#### Assignment:
Among the records below, find the line with "orange padlock: 1 -> 3" and the line with "white trophy: 3 -> 7". Set down both and every line between, exactly and with no pictures, but nothing else.

#### Provided data:
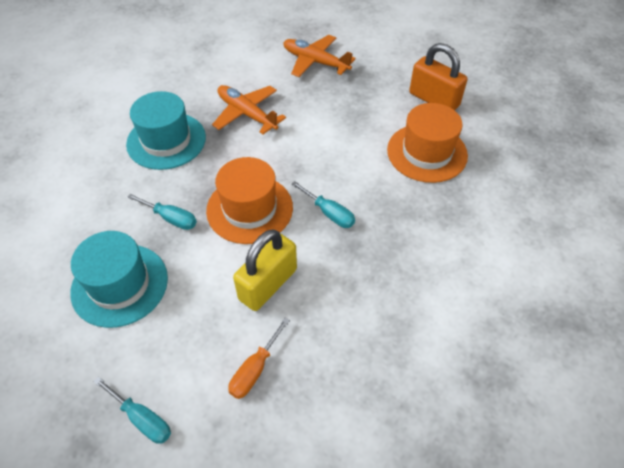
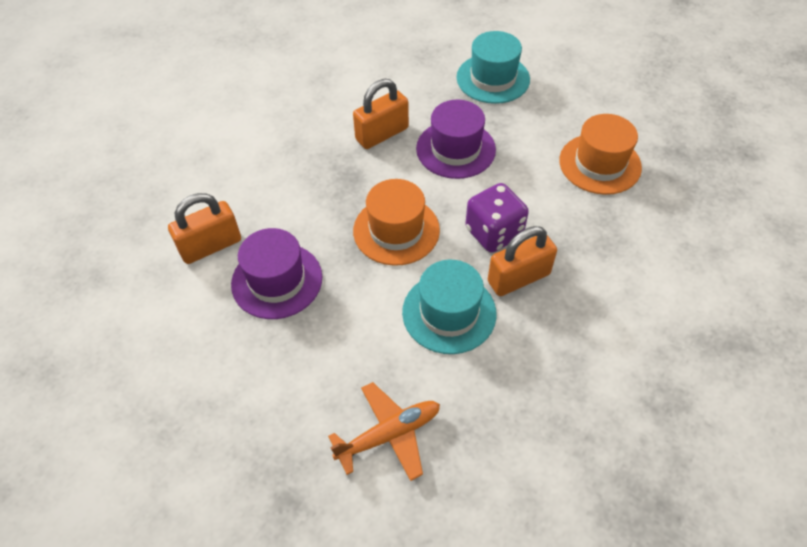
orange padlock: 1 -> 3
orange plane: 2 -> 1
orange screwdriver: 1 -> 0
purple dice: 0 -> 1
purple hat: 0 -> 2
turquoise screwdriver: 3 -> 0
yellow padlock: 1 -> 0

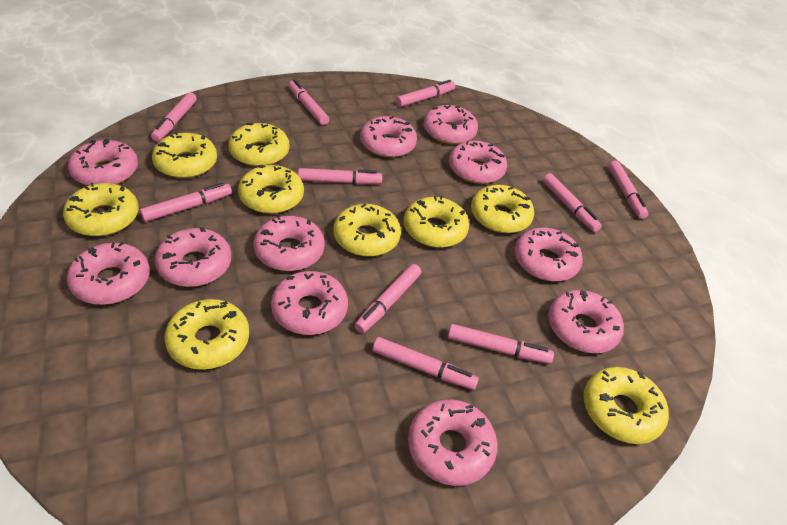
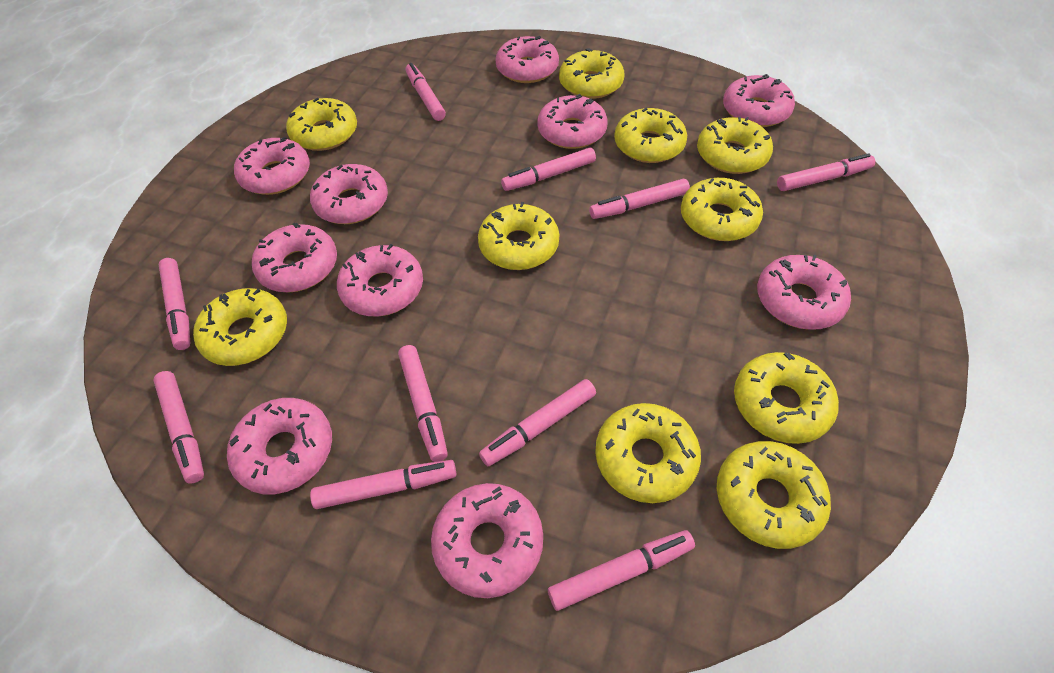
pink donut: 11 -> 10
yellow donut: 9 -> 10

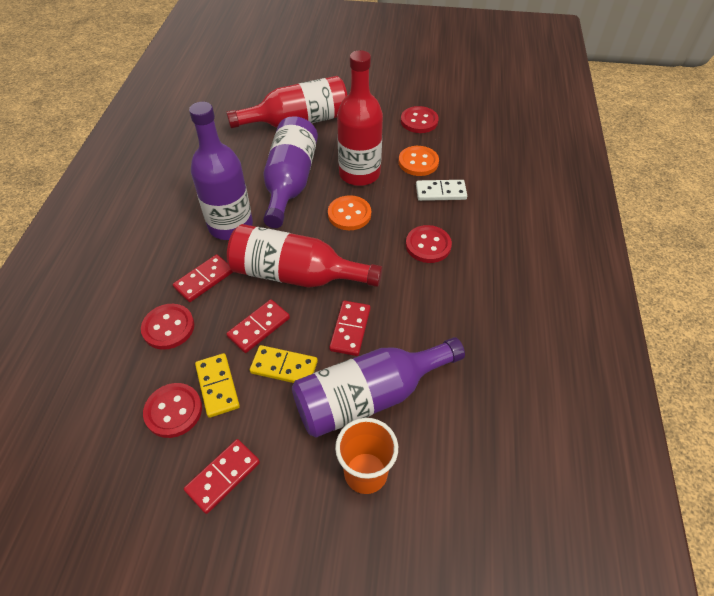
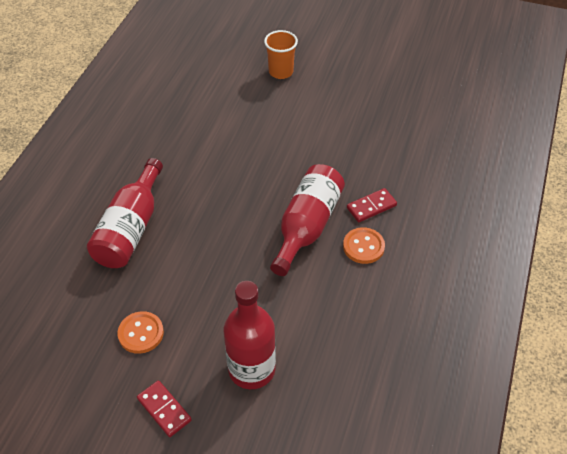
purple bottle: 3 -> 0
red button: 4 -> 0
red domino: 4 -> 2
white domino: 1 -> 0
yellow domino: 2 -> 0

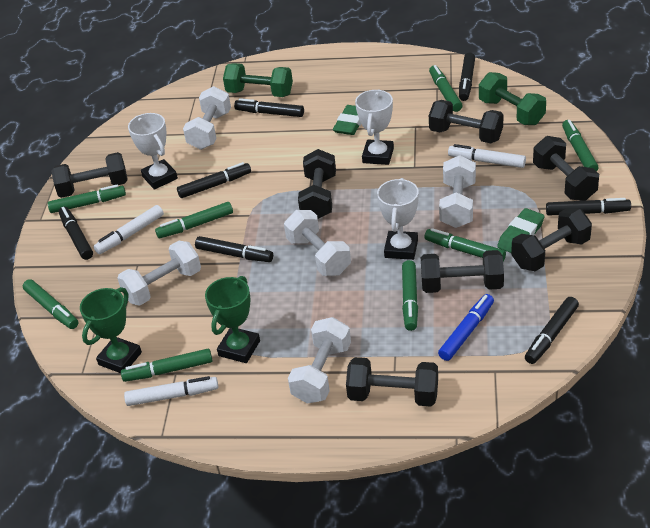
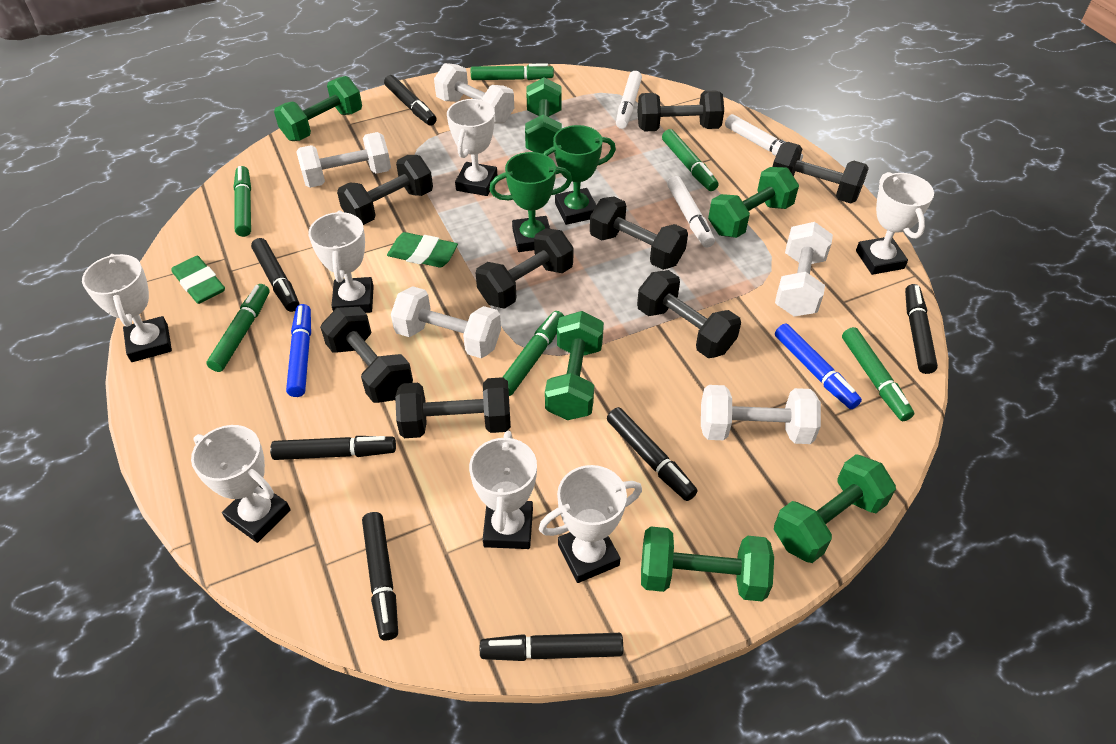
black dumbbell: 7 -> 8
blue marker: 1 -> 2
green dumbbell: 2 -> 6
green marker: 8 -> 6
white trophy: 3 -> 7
--
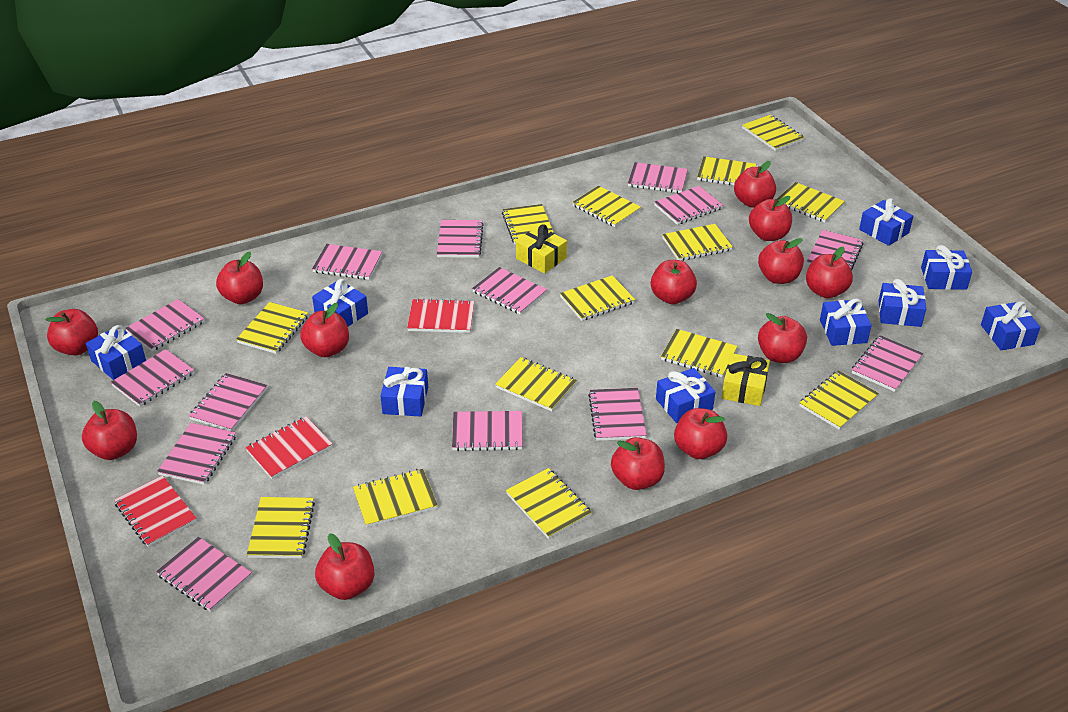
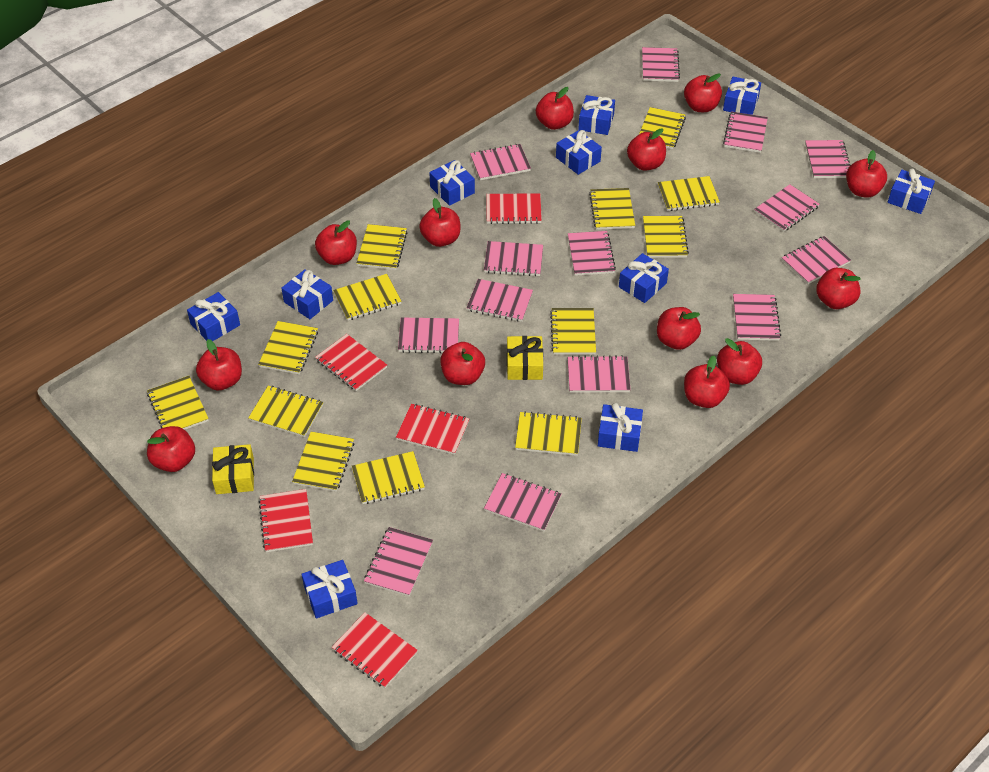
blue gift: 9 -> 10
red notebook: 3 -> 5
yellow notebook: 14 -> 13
--
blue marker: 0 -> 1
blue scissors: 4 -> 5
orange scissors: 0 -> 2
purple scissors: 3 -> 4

#### Task result:
orange padlock: 1 -> 3
orange plane: 2 -> 1
orange screwdriver: 1 -> 0
purple dice: 0 -> 1
purple hat: 0 -> 2
turquoise screwdriver: 3 -> 0
yellow padlock: 1 -> 0

pink donut: 11 -> 10
yellow donut: 9 -> 10

purple bottle: 3 -> 0
red button: 4 -> 0
red domino: 4 -> 2
white domino: 1 -> 0
yellow domino: 2 -> 0

black dumbbell: 7 -> 8
blue marker: 1 -> 2
green dumbbell: 2 -> 6
green marker: 8 -> 6
white trophy: 3 -> 7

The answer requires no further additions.